Problem to solve: Please find all lines in the data that hold the string "none" and copy them.

Records supplied:
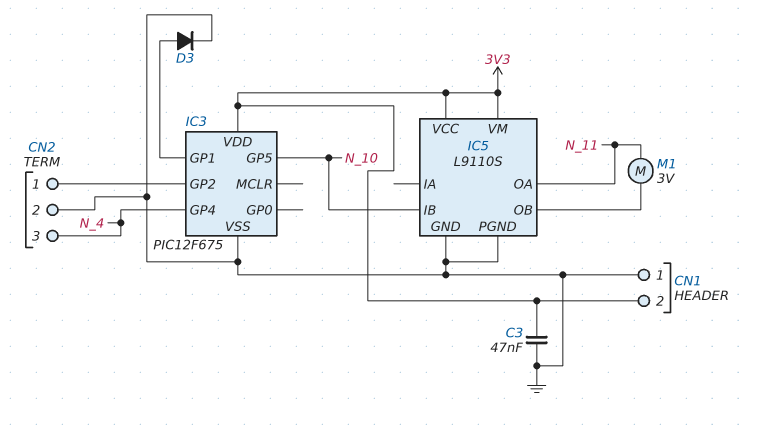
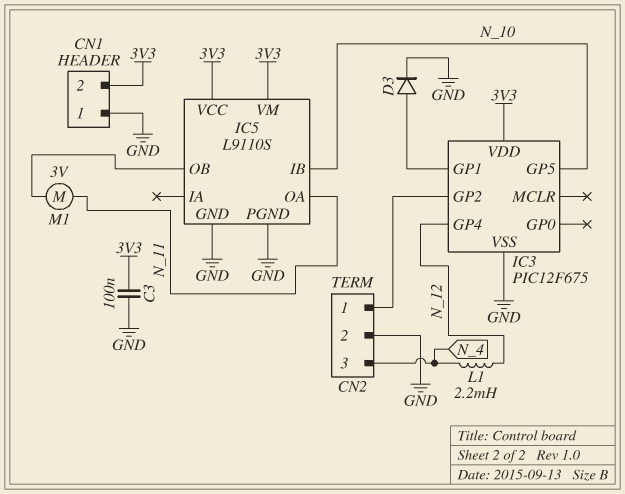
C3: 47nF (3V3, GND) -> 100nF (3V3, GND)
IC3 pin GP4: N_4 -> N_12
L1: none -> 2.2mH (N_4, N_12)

--

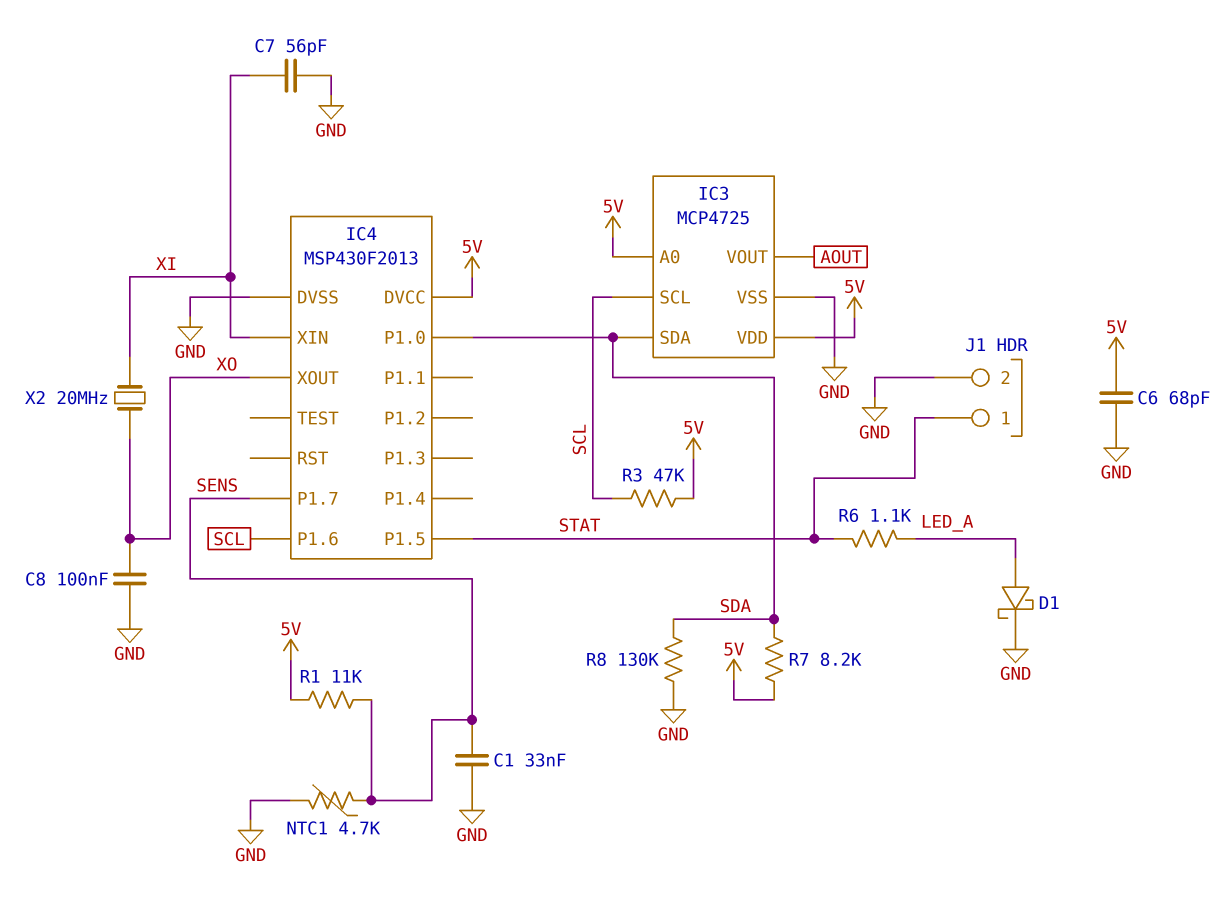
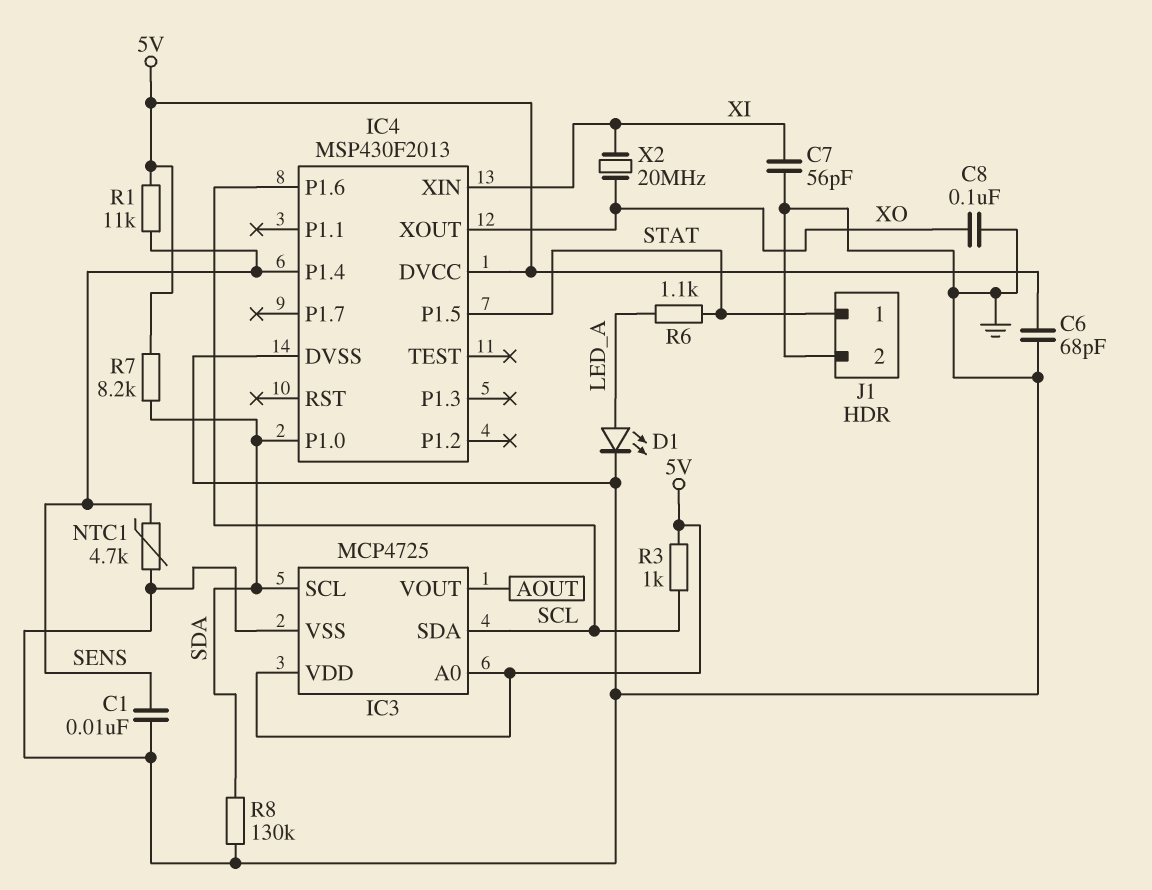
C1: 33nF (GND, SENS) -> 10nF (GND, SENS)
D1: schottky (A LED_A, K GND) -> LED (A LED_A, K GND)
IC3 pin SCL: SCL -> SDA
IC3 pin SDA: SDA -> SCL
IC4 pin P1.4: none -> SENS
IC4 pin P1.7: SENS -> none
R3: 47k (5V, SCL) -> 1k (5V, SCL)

Expected answer:
L1: none -> 2.2mH (N_4, N_12)
IC4 pin P1.4: none -> SENS
IC4 pin P1.7: SENS -> none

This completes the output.